— start of Available data —
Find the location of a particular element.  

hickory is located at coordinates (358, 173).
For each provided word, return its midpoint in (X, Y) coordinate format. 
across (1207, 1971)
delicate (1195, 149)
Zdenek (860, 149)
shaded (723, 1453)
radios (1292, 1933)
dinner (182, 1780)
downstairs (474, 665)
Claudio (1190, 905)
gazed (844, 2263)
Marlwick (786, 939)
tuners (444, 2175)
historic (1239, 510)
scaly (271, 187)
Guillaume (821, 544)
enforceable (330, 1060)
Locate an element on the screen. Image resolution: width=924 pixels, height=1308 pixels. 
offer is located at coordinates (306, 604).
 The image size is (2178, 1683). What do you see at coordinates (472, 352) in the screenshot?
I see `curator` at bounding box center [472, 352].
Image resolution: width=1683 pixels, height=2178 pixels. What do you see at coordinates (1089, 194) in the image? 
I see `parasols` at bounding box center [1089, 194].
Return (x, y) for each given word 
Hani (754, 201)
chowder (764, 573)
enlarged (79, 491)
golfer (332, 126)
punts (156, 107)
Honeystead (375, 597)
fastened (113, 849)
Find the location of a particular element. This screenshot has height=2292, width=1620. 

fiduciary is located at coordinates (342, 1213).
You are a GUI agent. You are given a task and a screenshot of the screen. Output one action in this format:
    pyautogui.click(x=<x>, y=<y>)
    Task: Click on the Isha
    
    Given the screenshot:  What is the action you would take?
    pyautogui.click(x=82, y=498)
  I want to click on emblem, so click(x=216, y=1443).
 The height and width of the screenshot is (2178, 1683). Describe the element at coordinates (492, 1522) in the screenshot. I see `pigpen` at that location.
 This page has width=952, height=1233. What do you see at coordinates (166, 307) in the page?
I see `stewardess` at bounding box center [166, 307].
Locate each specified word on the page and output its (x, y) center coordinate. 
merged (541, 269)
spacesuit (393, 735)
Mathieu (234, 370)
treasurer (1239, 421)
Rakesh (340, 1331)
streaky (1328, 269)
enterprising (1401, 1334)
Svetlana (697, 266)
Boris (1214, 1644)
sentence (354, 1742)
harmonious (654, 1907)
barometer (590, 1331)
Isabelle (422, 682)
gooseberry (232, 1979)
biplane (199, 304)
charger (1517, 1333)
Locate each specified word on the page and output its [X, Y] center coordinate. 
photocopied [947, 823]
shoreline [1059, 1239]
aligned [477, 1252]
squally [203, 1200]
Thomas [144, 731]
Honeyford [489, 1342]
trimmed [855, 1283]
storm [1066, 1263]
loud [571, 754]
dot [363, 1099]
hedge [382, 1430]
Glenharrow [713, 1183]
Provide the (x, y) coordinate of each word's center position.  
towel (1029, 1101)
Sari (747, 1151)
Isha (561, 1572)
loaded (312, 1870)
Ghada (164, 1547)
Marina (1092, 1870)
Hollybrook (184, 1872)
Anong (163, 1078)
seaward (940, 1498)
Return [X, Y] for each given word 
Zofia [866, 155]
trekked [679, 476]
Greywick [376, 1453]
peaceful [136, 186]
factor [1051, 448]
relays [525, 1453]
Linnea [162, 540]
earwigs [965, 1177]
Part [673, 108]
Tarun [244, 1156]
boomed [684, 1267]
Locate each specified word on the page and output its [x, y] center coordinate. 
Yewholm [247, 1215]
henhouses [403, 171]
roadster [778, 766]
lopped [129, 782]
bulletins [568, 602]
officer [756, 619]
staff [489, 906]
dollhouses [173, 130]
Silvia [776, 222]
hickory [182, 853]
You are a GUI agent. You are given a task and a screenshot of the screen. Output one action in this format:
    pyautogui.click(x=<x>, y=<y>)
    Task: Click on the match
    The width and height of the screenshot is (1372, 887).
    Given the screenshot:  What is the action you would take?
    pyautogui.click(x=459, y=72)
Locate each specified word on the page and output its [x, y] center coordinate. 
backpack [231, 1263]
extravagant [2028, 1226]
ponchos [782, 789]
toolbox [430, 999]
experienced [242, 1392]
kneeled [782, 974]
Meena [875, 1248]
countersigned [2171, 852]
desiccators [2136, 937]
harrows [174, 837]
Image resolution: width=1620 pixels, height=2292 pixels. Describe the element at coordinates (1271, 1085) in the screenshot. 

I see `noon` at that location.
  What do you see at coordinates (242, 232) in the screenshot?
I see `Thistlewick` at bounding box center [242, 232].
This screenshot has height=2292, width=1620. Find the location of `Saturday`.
— end of Available data —
Swap "specified word" for "listed word" everywhere in the items above, and reproduce the rest of their lines unchanged.

Correct answer:
Find the location of a particular element.  

hickory is located at coordinates (358, 173).
For each provided word, return its midpoint in (X, Y) coordinate format. 
across (1207, 1971)
delicate (1195, 149)
Zdenek (860, 149)
shaded (723, 1453)
radios (1292, 1933)
dinner (182, 1780)
downstairs (474, 665)
Claudio (1190, 905)
gazed (844, 2263)
Marlwick (786, 939)
tuners (444, 2175)
historic (1239, 510)
scaly (271, 187)
Guillaume (821, 544)
enforceable (330, 1060)
Locate an element on the screen. Image resolution: width=924 pixels, height=1308 pixels. 
offer is located at coordinates (306, 604).
 The image size is (2178, 1683). What do you see at coordinates (472, 352) in the screenshot?
I see `curator` at bounding box center [472, 352].
Image resolution: width=1683 pixels, height=2178 pixels. What do you see at coordinates (1089, 194) in the image? 
I see `parasols` at bounding box center [1089, 194].
Return (x, y) for each given word 
Hani (754, 201)
chowder (764, 573)
enlarged (79, 491)
golfer (332, 126)
punts (156, 107)
Honeystead (375, 597)
fastened (113, 849)
Find the location of a particular element. This screenshot has height=2292, width=1620. 

fiduciary is located at coordinates (342, 1213).
You are a GUI agent. You are given a task and a screenshot of the screen. Output one action in this format:
    pyautogui.click(x=<x>, y=<y>)
    Task: Click on the Isha
    
    Given the screenshot:  What is the action you would take?
    pyautogui.click(x=82, y=498)
  I want to click on emblem, so click(x=216, y=1443).
 The height and width of the screenshot is (2178, 1683). Describe the element at coordinates (492, 1522) in the screenshot. I see `pigpen` at that location.
 This page has width=952, height=1233. What do you see at coordinates (166, 307) in the page?
I see `stewardess` at bounding box center [166, 307].
Locate each listed word on the page and output its (x, y) center coordinate. 
merged (541, 269)
spacesuit (393, 735)
Mathieu (234, 370)
treasurer (1239, 421)
Rakesh (340, 1331)
streaky (1328, 269)
enterprising (1401, 1334)
Svetlana (697, 266)
Boris (1214, 1644)
sentence (354, 1742)
harmonious (654, 1907)
barometer (590, 1331)
Isabelle (422, 682)
gooseberry (232, 1979)
biplane (199, 304)
charger (1517, 1333)
Locate each listed word on the page and output its [X, Y] center coordinate. 
photocopied [947, 823]
shoreline [1059, 1239]
aligned [477, 1252]
squally [203, 1200]
Thomas [144, 731]
Honeyford [489, 1342]
trimmed [855, 1283]
storm [1066, 1263]
loud [571, 754]
dot [363, 1099]
hedge [382, 1430]
Glenharrow [713, 1183]
Provide the (x, y) coordinate of each word's center position.  
towel (1029, 1101)
Sari (747, 1151)
Isha (561, 1572)
loaded (312, 1870)
Ghada (164, 1547)
Marina (1092, 1870)
Hollybrook (184, 1872)
Anong (163, 1078)
seaward (940, 1498)
Return [X, Y] for each given word 
Zofia [866, 155]
trekked [679, 476]
Greywick [376, 1453]
peaceful [136, 186]
factor [1051, 448]
relays [525, 1453]
Linnea [162, 540]
earwigs [965, 1177]
Part [673, 108]
Tarun [244, 1156]
boomed [684, 1267]
Locate each listed word on the page and output its [x, y] center coordinate. 
Yewholm [247, 1215]
henhouses [403, 171]
roadster [778, 766]
lopped [129, 782]
bulletins [568, 602]
officer [756, 619]
staff [489, 906]
dollhouses [173, 130]
Silvia [776, 222]
hickory [182, 853]
You are a GUI agent. You are given a task and a screenshot of the screen. Output one action in this format:
    pyautogui.click(x=<x>, y=<y>)
    Task: Click on the match
    The width and height of the screenshot is (1372, 887).
    Given the screenshot:  What is the action you would take?
    pyautogui.click(x=459, y=72)
Locate each listed word on the page and output its [x, y] center coordinate. 
backpack [231, 1263]
extravagant [2028, 1226]
ponchos [782, 789]
toolbox [430, 999]
experienced [242, 1392]
kneeled [782, 974]
Meena [875, 1248]
countersigned [2171, 852]
desiccators [2136, 937]
harrows [174, 837]
Image resolution: width=1620 pixels, height=2292 pixels. Describe the element at coordinates (1271, 1085) in the screenshot. 

I see `noon` at that location.
  What do you see at coordinates (242, 232) in the screenshot?
I see `Thistlewick` at bounding box center [242, 232].
This screenshot has height=2292, width=1620. Find the location of `Saturday`.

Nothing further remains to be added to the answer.